Work task: What you write should be the line containing "purple brick E7" followed by every line after it to the end of the listing, exactly as given, and nothing more.

########################################

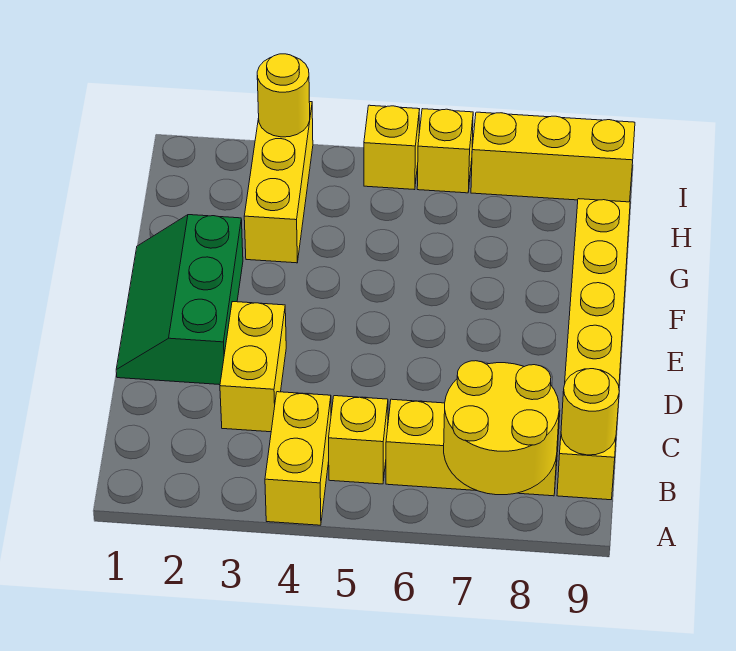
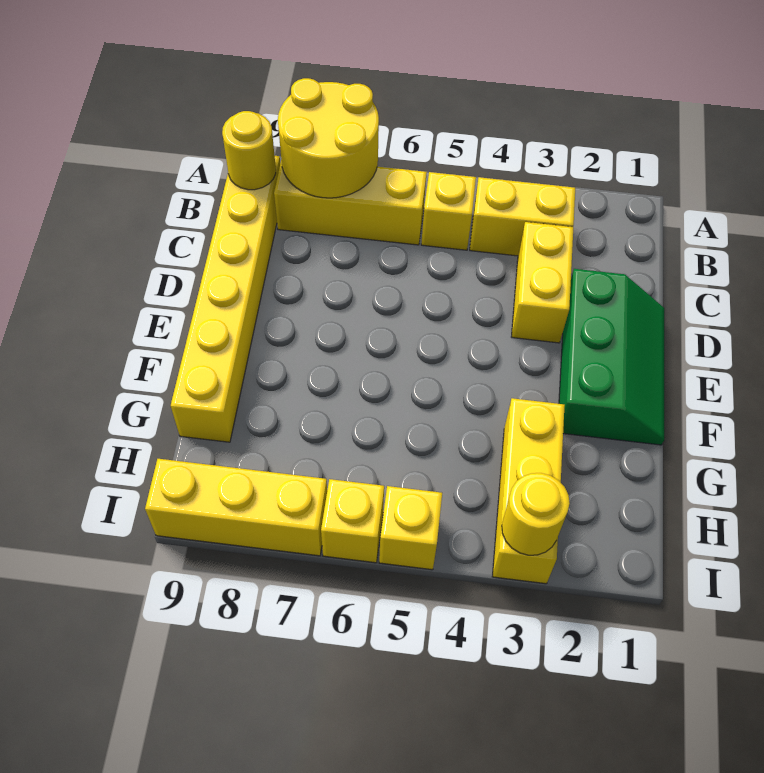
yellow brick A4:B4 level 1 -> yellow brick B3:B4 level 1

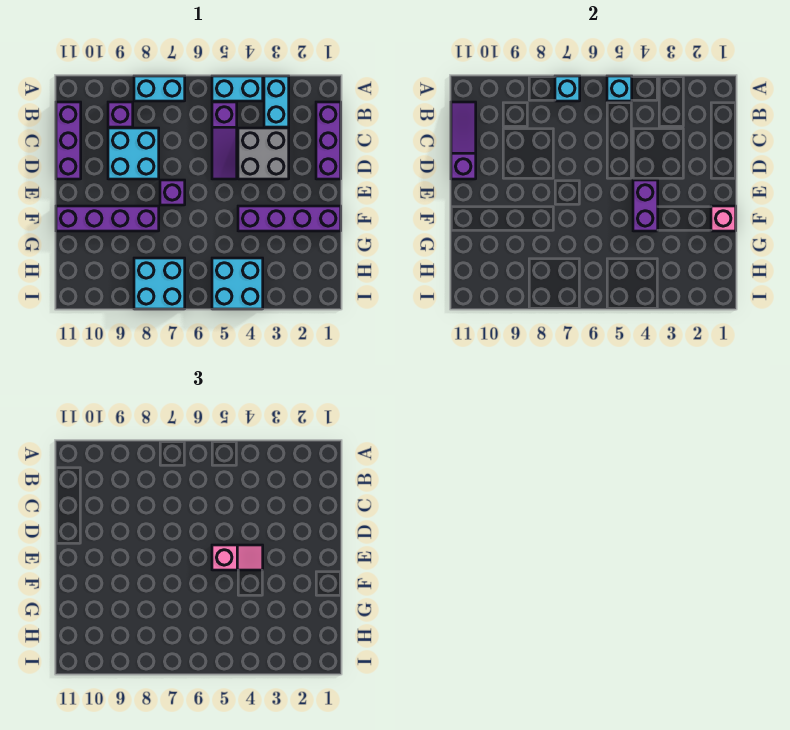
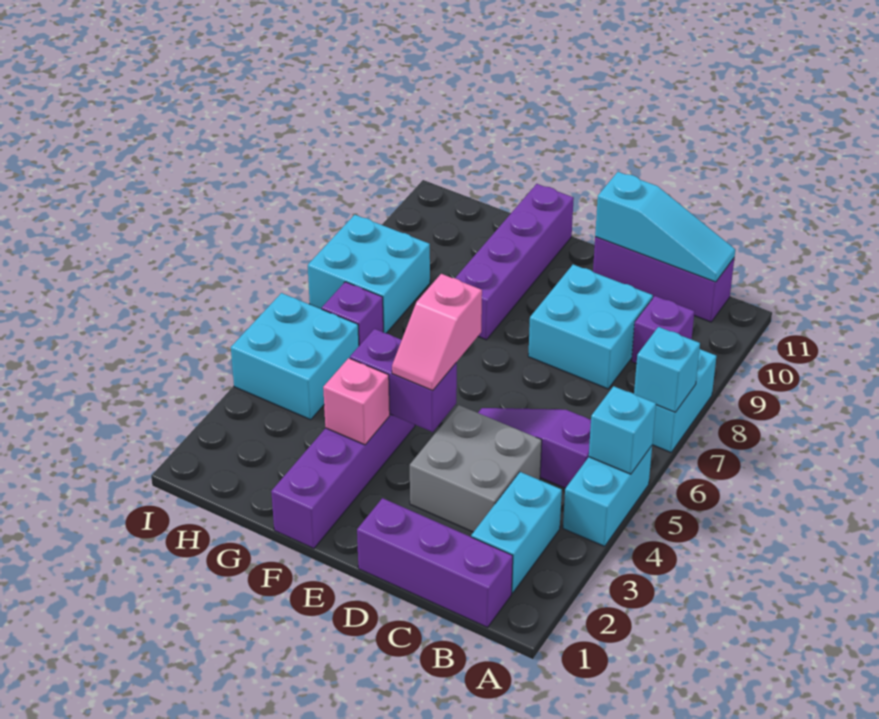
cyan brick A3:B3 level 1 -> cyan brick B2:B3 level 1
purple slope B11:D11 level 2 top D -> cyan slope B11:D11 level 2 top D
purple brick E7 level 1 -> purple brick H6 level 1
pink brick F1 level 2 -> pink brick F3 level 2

########################################

Exercise output:
purple brick E7 level 1 -> purple brick H6 level 1
pink brick F1 level 2 -> pink brick F3 level 2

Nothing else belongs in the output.